Records excerpted from a collection
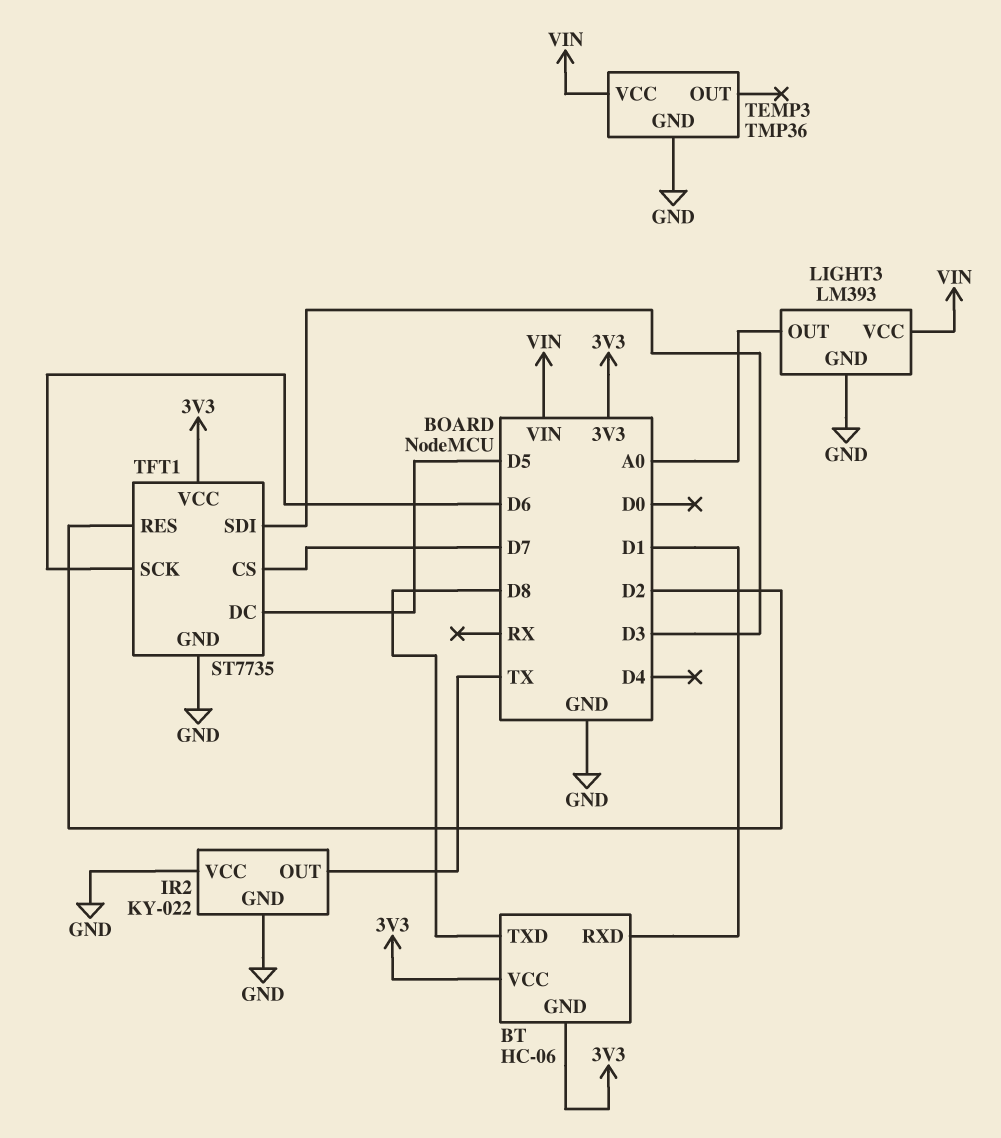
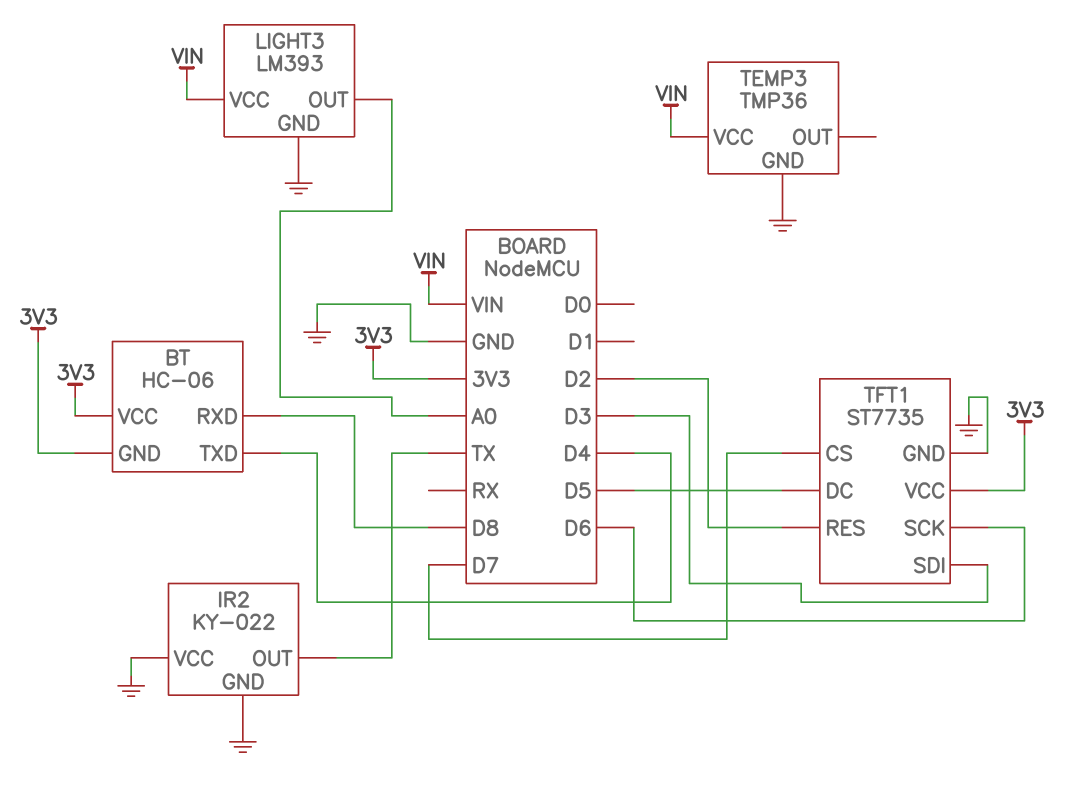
BT pin RXD: D1 -> D8
BT pin TXD: D8 -> D4

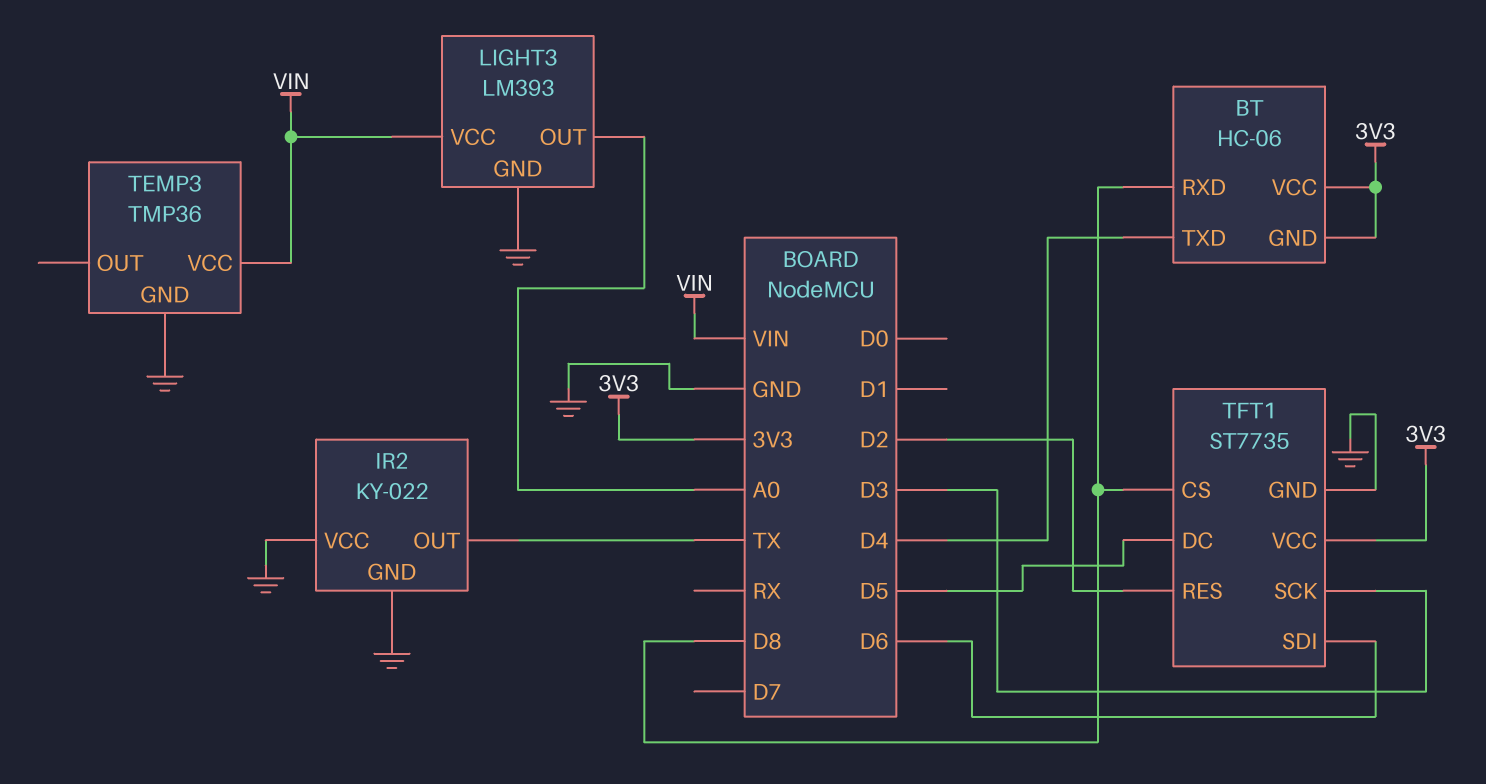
TFT1 pin CS: D7 -> D8
TFT1 pin SCK: D6 -> D3
TFT1 pin SDI: D3 -> D6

TO DO. Copy exactly. Start at the line containing "TFT1 pin CS: D7 -> D8" and continue through the last line of the records.

OUTPUT FOR THIS EXERCISE.
TFT1 pin CS: D7 -> D8
TFT1 pin SCK: D6 -> D3
TFT1 pin SDI: D3 -> D6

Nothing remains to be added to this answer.